- _Work to complete_
Write out each line below precisely, passing over the pictures.

- _Data supplied_
---------------
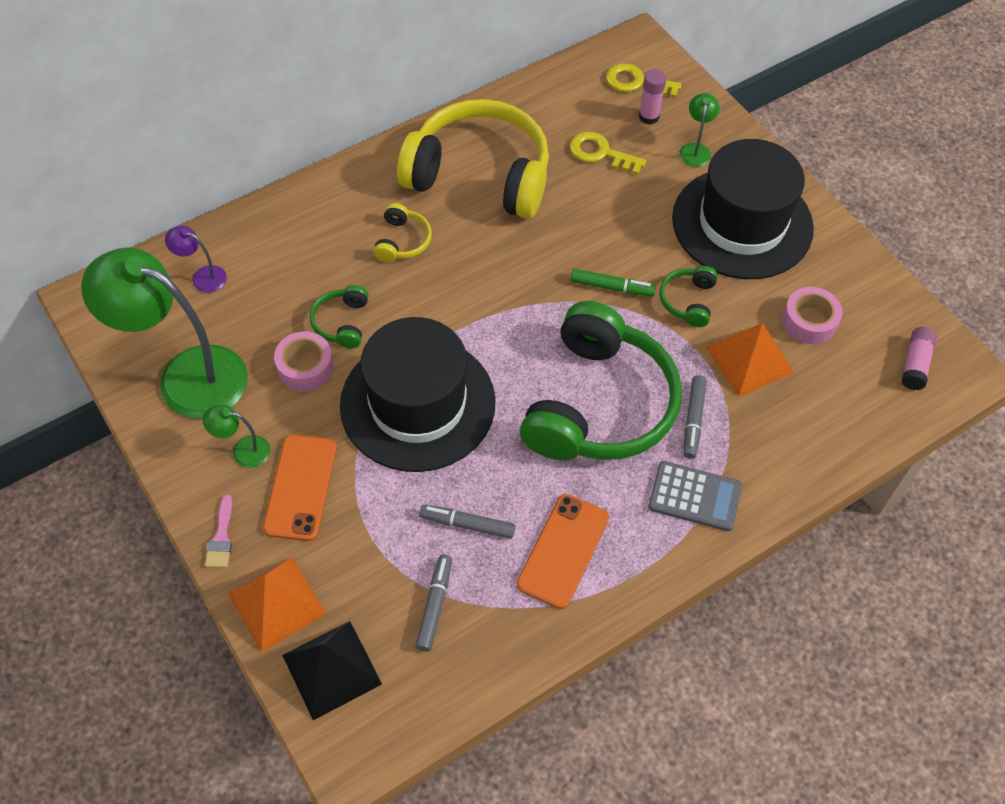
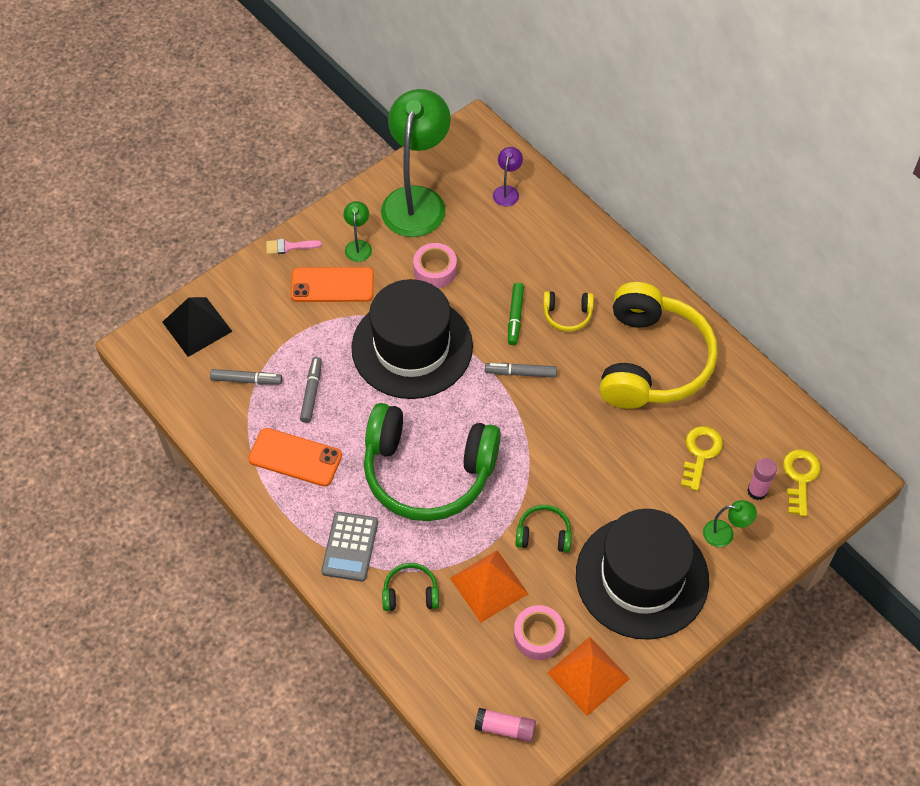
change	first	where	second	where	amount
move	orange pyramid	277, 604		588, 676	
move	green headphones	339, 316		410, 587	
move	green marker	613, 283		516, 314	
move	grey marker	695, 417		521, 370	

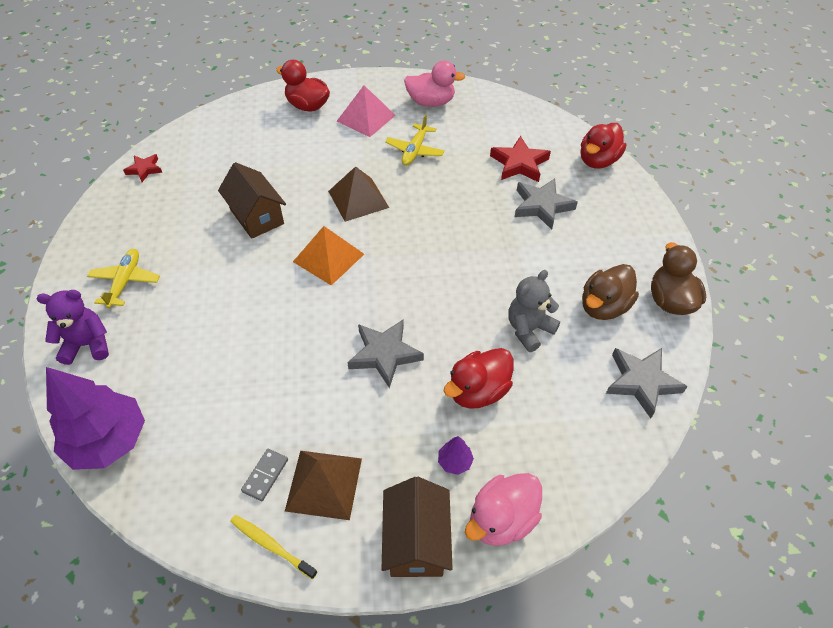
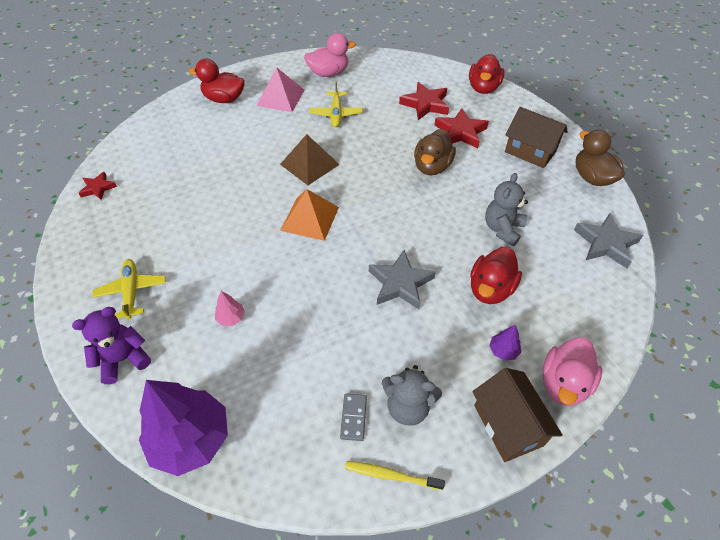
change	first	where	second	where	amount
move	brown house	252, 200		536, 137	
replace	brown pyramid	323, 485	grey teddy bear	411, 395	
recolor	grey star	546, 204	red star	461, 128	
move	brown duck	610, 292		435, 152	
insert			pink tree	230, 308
---------------
- _Result_
change	first	where	second	where	amount
move	orange pyramid	277, 604		588, 676	
move	green headphones	339, 316		410, 587	
move	green marker	613, 283		516, 314	
move	grey marker	695, 417		521, 370	

change	first	where	second	where	amount
move	brown house	252, 200		536, 137	
replace	brown pyramid	323, 485	grey teddy bear	411, 395	
recolor	grey star	546, 204	red star	461, 128	
move	brown duck	610, 292		435, 152	
insert			pink tree	230, 308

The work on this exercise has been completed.